— Task description —
Please filter the records below down to the lines containing the word "seem" and copy each such line in full. Treat the match as case-sensitive.

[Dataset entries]

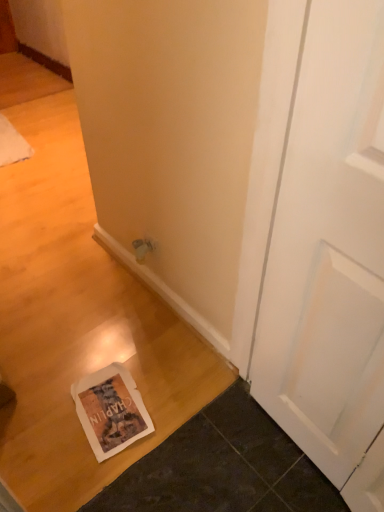
Image resolution: width=384 pixels, height=512 pixels. I want to click on free spot below white matte door at center (from a real-world perspective), so click(298, 459).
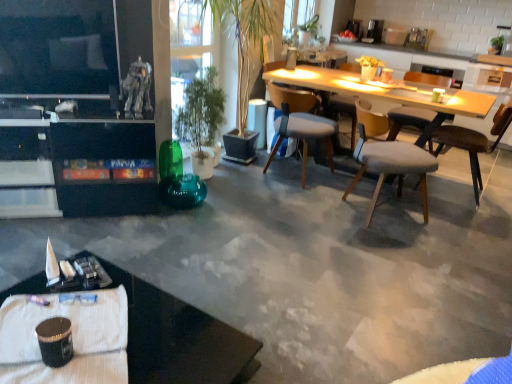
Question: Is light gray fabric chair at center, acting as the 3th chair starting from the right, thinner than light gray fabric chair at center right, which is counted as the second chair, starting from the right?

Choices:
 (A) no
 (B) yes

Answer: (B)

Question: Considering the relative sizes of light gray fabric chair at center, acting as the 3th chair starting from the right, and light gray fabric chair at center right, which is counted as the second chair, starting from the right, in the image provided, is light gray fabric chair at center, acting as the 3th chair starting from the right, wider than light gray fabric chair at center right, which is counted as the second chair, starting from the right,?

Choices:
 (A) no
 (B) yes

Answer: (A)

Question: Is light gray fabric chair at center, acting as the 3th chair starting from the right, positioned in front of light gray fabric chair at center right, marked as the third chair in a left-to-right arrangement?

Choices:
 (A) yes
 (B) no

Answer: (A)

Question: Is the position of light gray fabric chair at center, the 2th chair positioned from the left, more distant than that of light gray fabric chair at center right, marked as the third chair in a left-to-right arrangement?

Choices:
 (A) yes
 (B) no

Answer: (B)

Question: From the image's perspective, is light gray fabric chair at center, acting as the 3th chair starting from the right, located above light gray fabric chair at center right, which is counted as the second chair, starting from the right?

Choices:
 (A) no
 (B) yes

Answer: (A)

Question: From the image's perspective, is light wood table at center located above or below matte white mug at upper center, which is the 2th coffee cup from right to left?

Choices:
 (A) above
 (B) below

Answer: (A)

Question: Is light wood table at center taller or shorter than matte white mug at upper center, positioned as the 3th coffee cup in bottom-to-top order?

Choices:
 (A) tall
 (B) short

Answer: (A)

Question: Is light wood table at center inside or outside of matte white mug at upper center, the 3th coffee cup when ordered from front to back?

Choices:
 (A) inside
 (B) outside

Answer: (B)

Question: Considering the positions of light wood table at center and matte white mug at upper center, positioned as the 3th coffee cup in bottom-to-top order, in the image, is light wood table at center bigger or smaller than matte white mug at upper center, positioned as the 3th coffee cup in bottom-to-top order,?

Choices:
 (A) small
 (B) big

Answer: (B)

Question: Does point (37, 299) appear closer or farther from the camera than point (395, 132)?

Choices:
 (A) farther
 (B) closer

Answer: (B)

Question: Is metallic pen at lower left taller or shorter than light gray fabric chair at center right, marked as the third chair in a left-to-right arrangement?

Choices:
 (A) tall
 (B) short

Answer: (B)

Question: Looking at the image, does metallic pen at lower left seem bigger or smaller compared to light gray fabric chair at center right, marked as the third chair in a left-to-right arrangement?

Choices:
 (A) big
 (B) small

Answer: (B)

Question: From a real-world perspective, is metallic pen at lower left positioned above or below light gray fabric chair at center right, which is counted as the second chair, starting from the right?

Choices:
 (A) above
 (B) below

Answer: (B)

Question: Does point (29, 297) appear closer or farther from the camera than point (262, 1)?

Choices:
 (A) farther
 (B) closer

Answer: (B)

Question: Looking at the image, does metallic pen at lower left seem bigger or smaller compared to green glossy plant at center?

Choices:
 (A) small
 (B) big

Answer: (A)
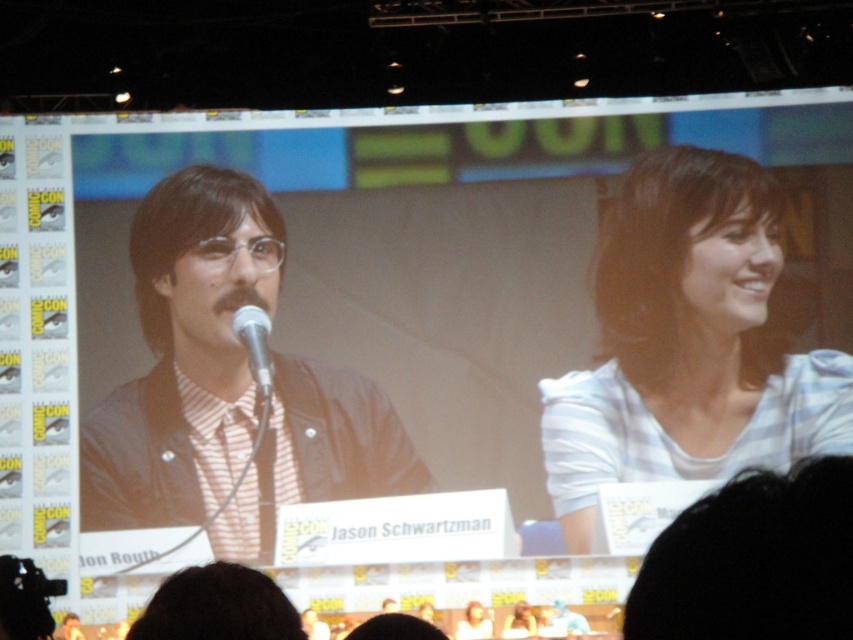
Can you confirm if matte black jacket at left is positioned to the right of silver metallic microphone at center?

Correct, you'll find matte black jacket at left to the right of silver metallic microphone at center.

Can you confirm if matte black jacket at left is bigger than silver metallic microphone at center?

Yes.

Where is `matte black jacket at left`? Image resolution: width=853 pixels, height=640 pixels. matte black jacket at left is located at coordinates (225, 387).

Who is taller, white striped shirt at upper right or matte black jacket at left?

white striped shirt at upper right is taller.

This screenshot has width=853, height=640. Identify the location of white striped shirt at upper right. (688, 342).

Does white striped shirt at upper right have a greater height compared to silver metallic microphone at center?

Indeed, white striped shirt at upper right has a greater height compared to silver metallic microphone at center.

Does point (612, 476) lie behind point (267, 381)?

Yes.

The image size is (853, 640). Find the location of `white striped shirt at upper right`. white striped shirt at upper right is located at coordinates (688, 342).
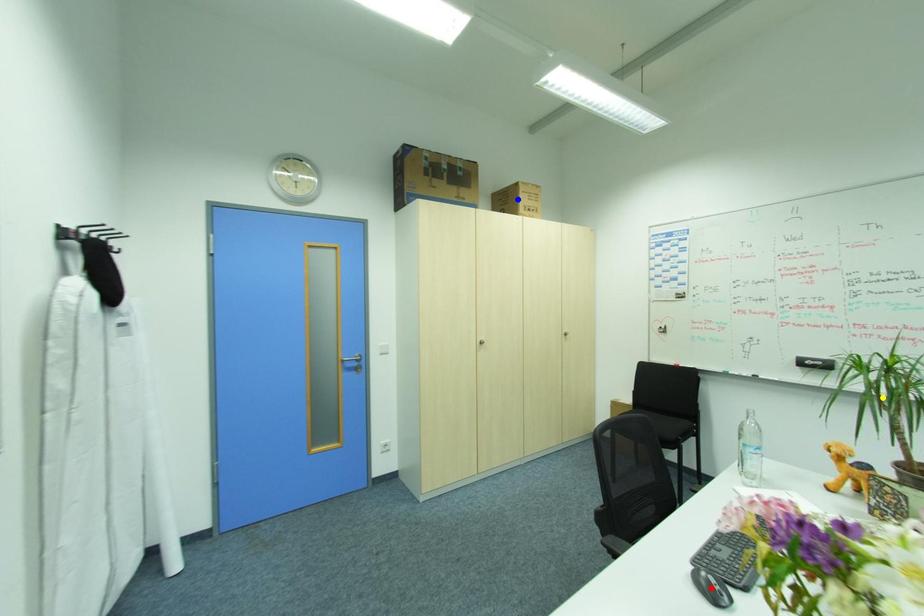
Order these from farthest to nearest:
red point | yellow point | blue point

blue point → yellow point → red point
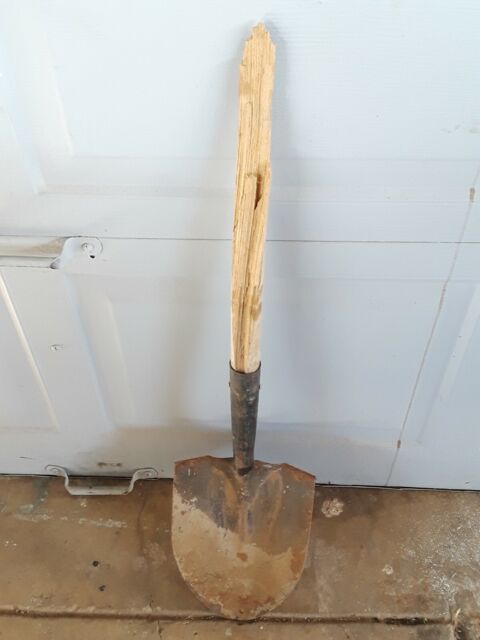
Locate an element on the screen. Image resolution: width=480 pixels, height=640 pixels. crack in floor is located at coordinates (128, 617).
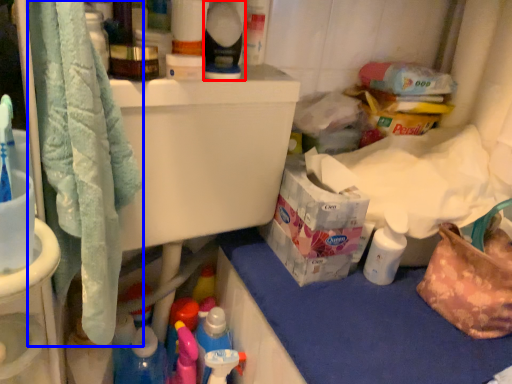
Question: Which point is closer to the camera, cleaning product (highlighted by a red box) or bath towel (highlighted by a blue box)?

Choices:
 (A) cleaning product
 (B) bath towel

Answer: (B)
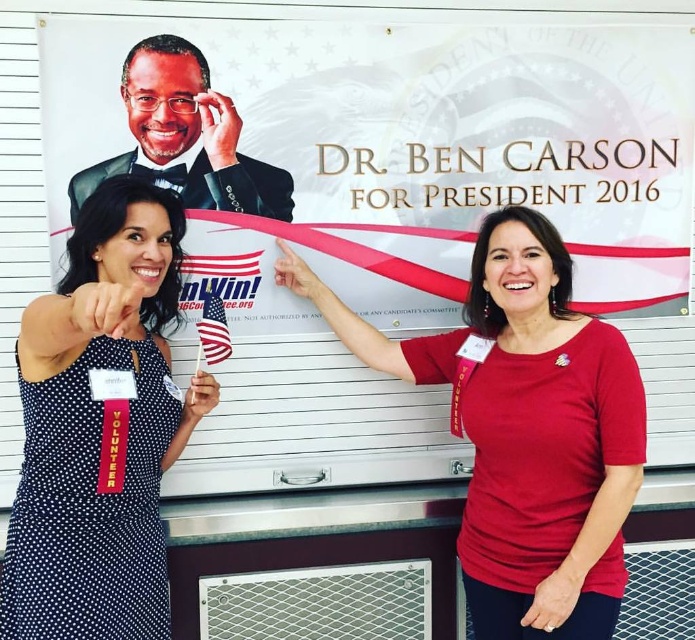
Question: Can you confirm if red matte shirt at center is positioned below matte black suit at upper left?

Choices:
 (A) no
 (B) yes

Answer: (B)

Question: Which object appears closest to the camera in this image?

Choices:
 (A) black dotted dress at left
 (B) american flag at center

Answer: (A)

Question: Which object is positioned closest to the black dotted dress at left?

Choices:
 (A) american flag at center
 (B) white paperboard at upper center

Answer: (A)

Question: Can you confirm if black dotted dress at left is bigger than matte black suit at upper left?

Choices:
 (A) no
 (B) yes

Answer: (B)

Question: Can you confirm if white paperboard at upper center is wider than matte black suit at upper left?

Choices:
 (A) yes
 (B) no

Answer: (A)

Question: Based on their relative distances, which object is nearer to the black dotted dress at left?

Choices:
 (A) red matte shirt at center
 (B) matte black suit at upper left

Answer: (B)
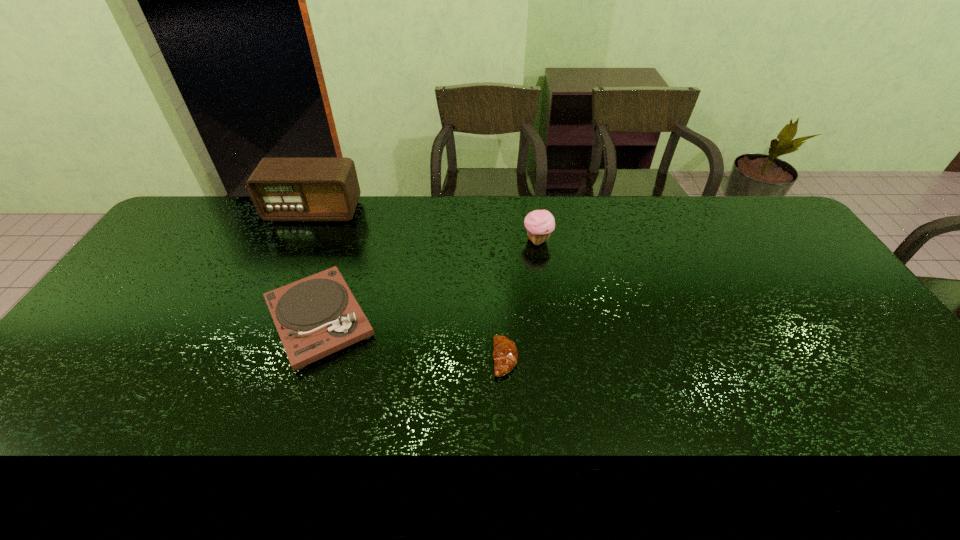
Locate an element on the screen. The width and height of the screenshot is (960, 540). vacant region located 0.050m on the right of the shortest object is located at coordinates (537, 359).

At what (x,y) coordinates should I click in order to perform the action: click on radio receiver that is positioned at the far edge. Please return your answer as a coordinate pair (x, y). Looking at the image, I should click on (282, 189).

This screenshot has height=540, width=960. I want to click on cupcake located at the far edge, so click(x=540, y=223).

Where is `vacant area at the far edge`? Image resolution: width=960 pixels, height=540 pixels. vacant area at the far edge is located at coordinates (393, 208).

This screenshot has height=540, width=960. In order to click on free spot at the near edge of the desktop in this screenshot , I will do `click(605, 455)`.

Identify the location of vacant region at the left edge of the desktop. (139, 320).

Locate an element on the screen. The height and width of the screenshot is (540, 960). vacant area at the right edge is located at coordinates (835, 332).

At what (x,y) coordinates should I click in order to perform the action: click on vacant area at the far left corner of the desktop. Please return your answer as a coordinate pair (x, y). The width and height of the screenshot is (960, 540). Looking at the image, I should click on point(220,199).

You are a GUI agent. You are given a task and a screenshot of the screen. Output one action in this format:
    pyautogui.click(x=<x>, y=<y>)
    Task: Click on the free spot between the farthest object and the cupcake
    
    Given the screenshot: What is the action you would take?
    pyautogui.click(x=425, y=226)

Find the location of a particular element. Image resolution: width=960 pixels, height=540 pixels. free space between the phonograph_record and the crescent roll is located at coordinates (412, 339).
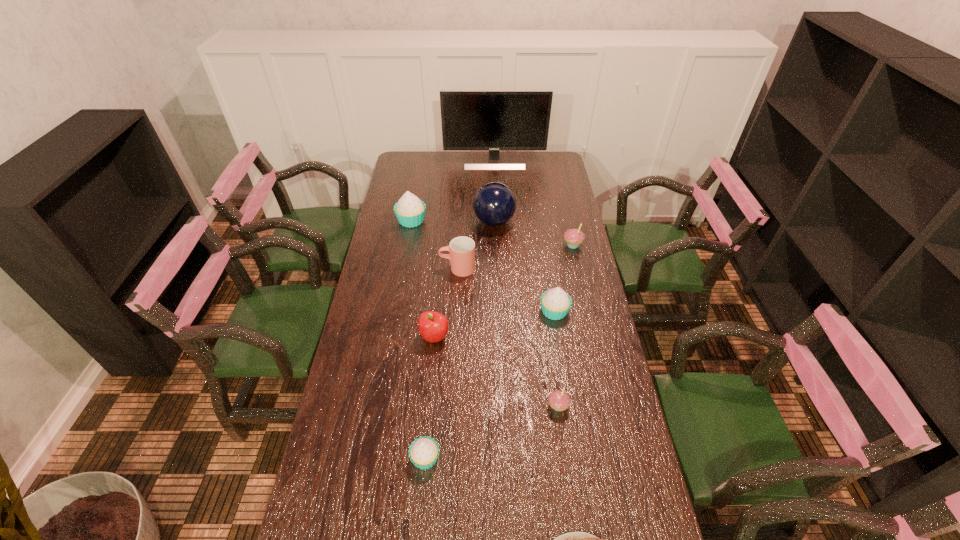
At what (x,y) coordinates should I click in order to perform the action: click on the second farthest white cupcake. Please return your answer as a coordinate pair (x, y). The width and height of the screenshot is (960, 540). Looking at the image, I should click on (555, 303).

The height and width of the screenshot is (540, 960). What are the coordinates of `the fourth nearest object` in the screenshot? It's located at (433, 326).

Find the location of a particular element. apple is located at coordinates (433, 326).

Locate an element on the screen. Image resolution: width=960 pixels, height=540 pixels. the nearest cupcake is located at coordinates (424, 451).

What are the coordinates of `the smallest white cupcake` in the screenshot? It's located at (424, 451).

Where is `the nearer pink cupcake`? The height and width of the screenshot is (540, 960). the nearer pink cupcake is located at coordinates (559, 400).

Identify the location of the fourth farthest cupcake. pos(559,400).

Where is `vacant region located 0.360m on the screen side of the farthest object`? The image size is (960, 540). vacant region located 0.360m on the screen side of the farthest object is located at coordinates (496, 213).

You are a GUI agent. You are given a task and a screenshot of the screen. Output one action in this format:
    pyautogui.click(x=<x>, y=<y>)
    Task: Click on the free region located on the surface of the ninth shortest object near the finger holes
    This screenshot has width=960, height=540.
    Given the screenshot: What is the action you would take?
    pyautogui.click(x=462, y=222)

Where is `vacant space situated 0.210m on the surface of the ninth shortest object near the finger holes`? The width and height of the screenshot is (960, 540). vacant space situated 0.210m on the surface of the ninth shortest object near the finger holes is located at coordinates coord(425,222).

— Solution to the exercise —
Question: Looking at the image, does metallic pen at lower left seem bigger or smaller compared to light gray fabric chair at center right, marked as the third chair in a left-to-right arrangement?
Question: Looking at the image, does metallic pen at lower left seem bigger or smaller compared to green glossy plant at center?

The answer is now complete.